◆ **The task**
From the first line to the last, print the records exactly, leaving out the pictures.

◆ **Object transformation records**
------------------------------

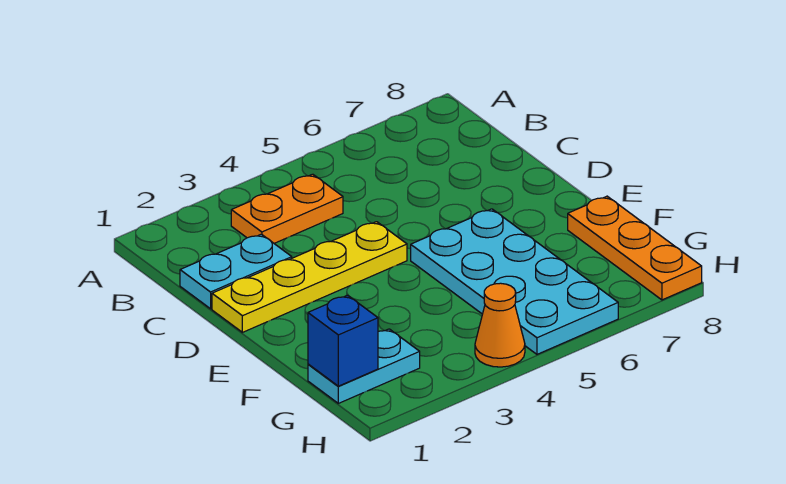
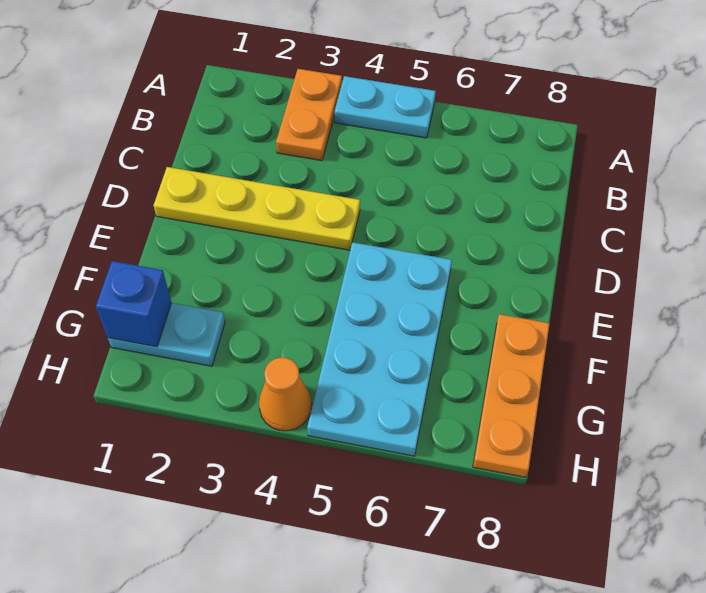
orange plate B3:B4 level 1 -> orange plate A3:B3 level 1
cyan plate C1:C2 level 1 -> cyan plate A4:A5 level 1

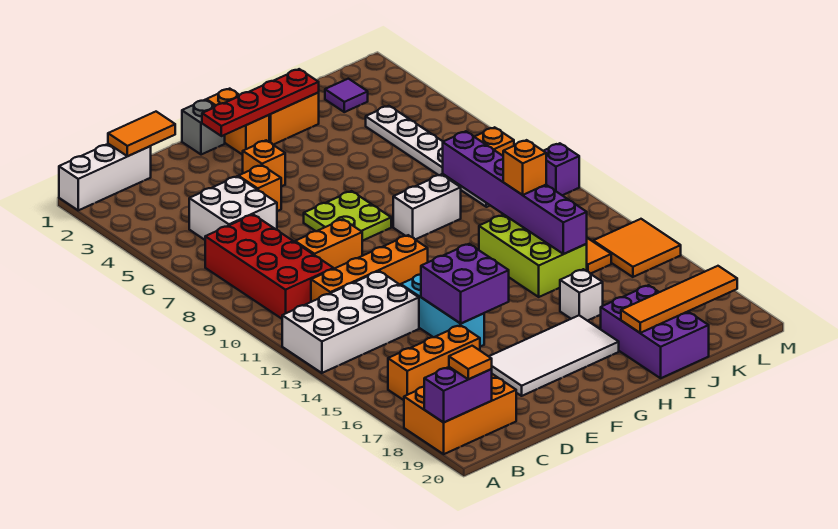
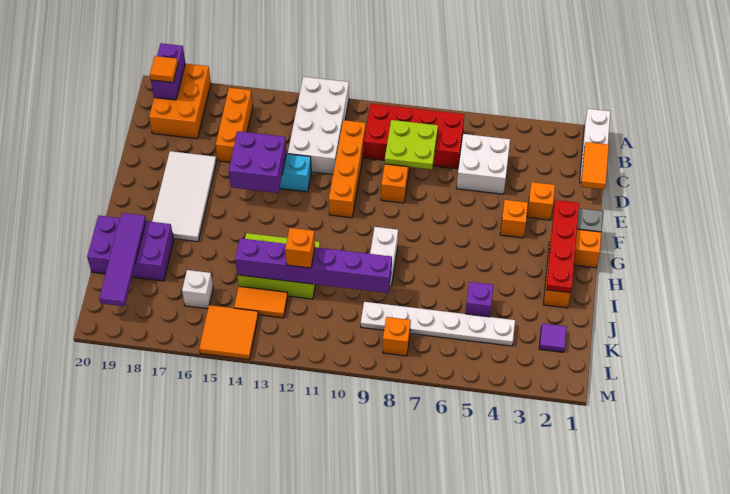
orange brick E5 level 1 -> orange brick E3 level 1
lime plate F7:G8 level 1 -> lime plate C8:D9 level 2
white brick I16 level 1 -> white brick K16 level 1
orange tile I19:L19 level 2 -> purple tile I19:L19 level 2
purple brick M10 level 1 -> purple brick J5 level 1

------------------------------

◆ **Response area**
orange plate B3:B4 level 1 -> orange plate A3:B3 level 1
cyan plate C1:C2 level 1 -> cyan plate A4:A5 level 1

orange brick E5 level 1 -> orange brick E3 level 1
lime plate F7:G8 level 1 -> lime plate C8:D9 level 2
white brick I16 level 1 -> white brick K16 level 1
orange tile I19:L19 level 2 -> purple tile I19:L19 level 2
purple brick M10 level 1 -> purple brick J5 level 1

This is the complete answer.